*EXERCISE PROMPT*
All lines with the word "shifted" in the material below are required.

===

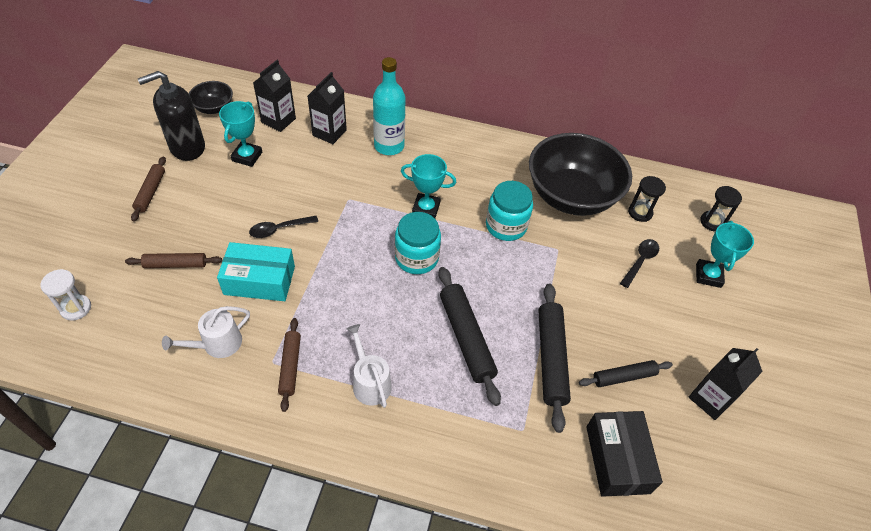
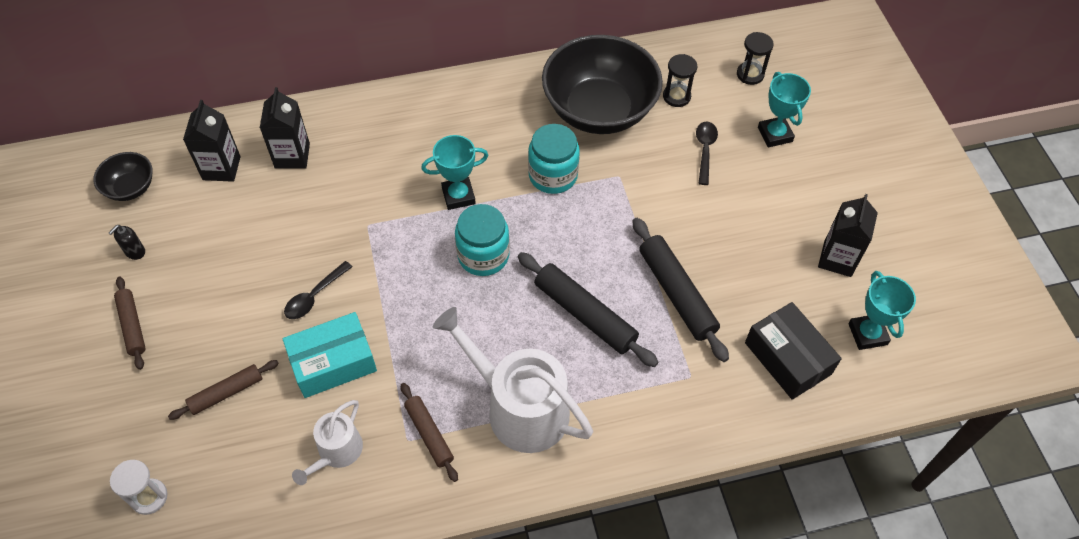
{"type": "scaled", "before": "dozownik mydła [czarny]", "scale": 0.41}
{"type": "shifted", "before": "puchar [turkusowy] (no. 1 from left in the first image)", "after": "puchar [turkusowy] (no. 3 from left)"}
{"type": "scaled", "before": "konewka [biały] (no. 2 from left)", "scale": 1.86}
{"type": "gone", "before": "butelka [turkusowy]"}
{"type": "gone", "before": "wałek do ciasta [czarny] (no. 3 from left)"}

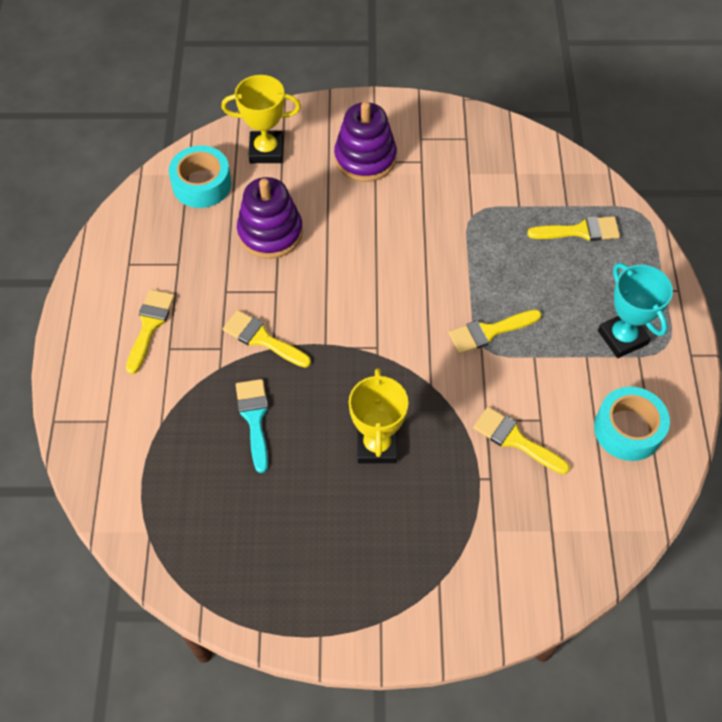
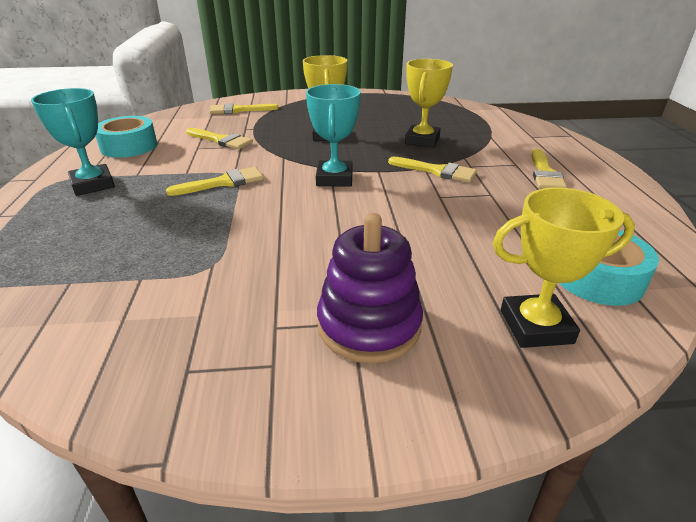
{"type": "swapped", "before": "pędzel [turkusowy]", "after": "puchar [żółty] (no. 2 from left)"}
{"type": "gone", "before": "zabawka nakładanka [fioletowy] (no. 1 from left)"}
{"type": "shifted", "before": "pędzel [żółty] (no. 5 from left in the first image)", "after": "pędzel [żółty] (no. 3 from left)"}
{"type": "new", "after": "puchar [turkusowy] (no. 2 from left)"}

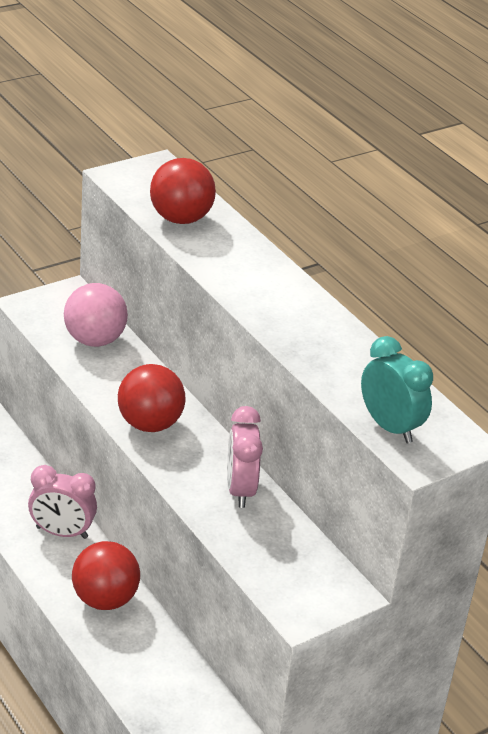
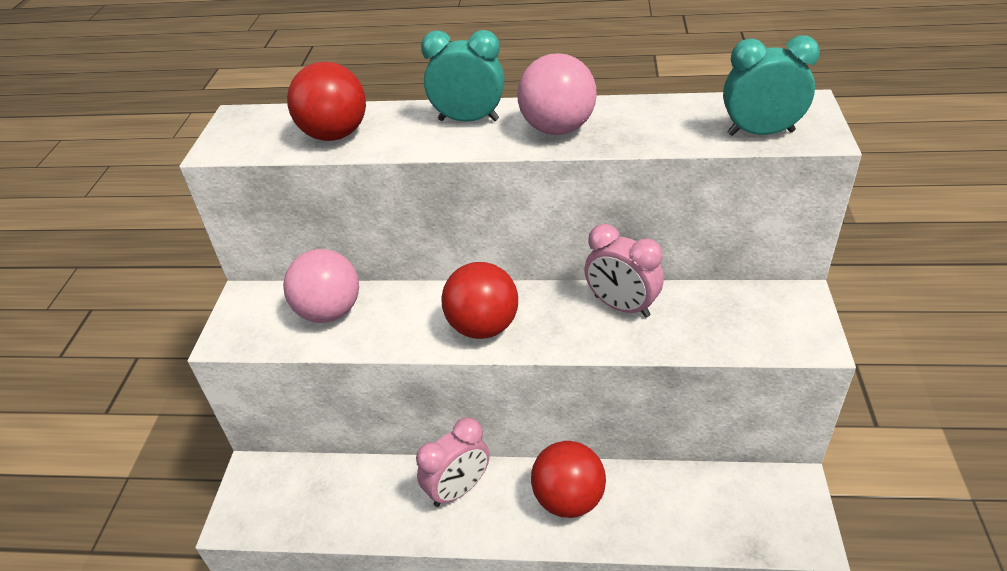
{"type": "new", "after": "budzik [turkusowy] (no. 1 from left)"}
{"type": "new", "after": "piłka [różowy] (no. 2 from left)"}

===

*WRITTEN SOLUTION*
{"type": "shifted", "before": "puchar [turkusowy] (no. 1 from left in the first image)", "after": "puchar [turkusowy] (no. 3 from left)"}
{"type": "shifted", "before": "pędzel [żółty] (no. 5 from left in the first image)", "after": "pędzel [żółty] (no. 3 from left)"}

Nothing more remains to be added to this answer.